### The task
Tally up the lines below containing the string "none", then write the number alone.

### Recorded information

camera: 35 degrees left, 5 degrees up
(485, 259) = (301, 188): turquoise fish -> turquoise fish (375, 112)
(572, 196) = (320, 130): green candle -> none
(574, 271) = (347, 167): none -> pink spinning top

### Your response
2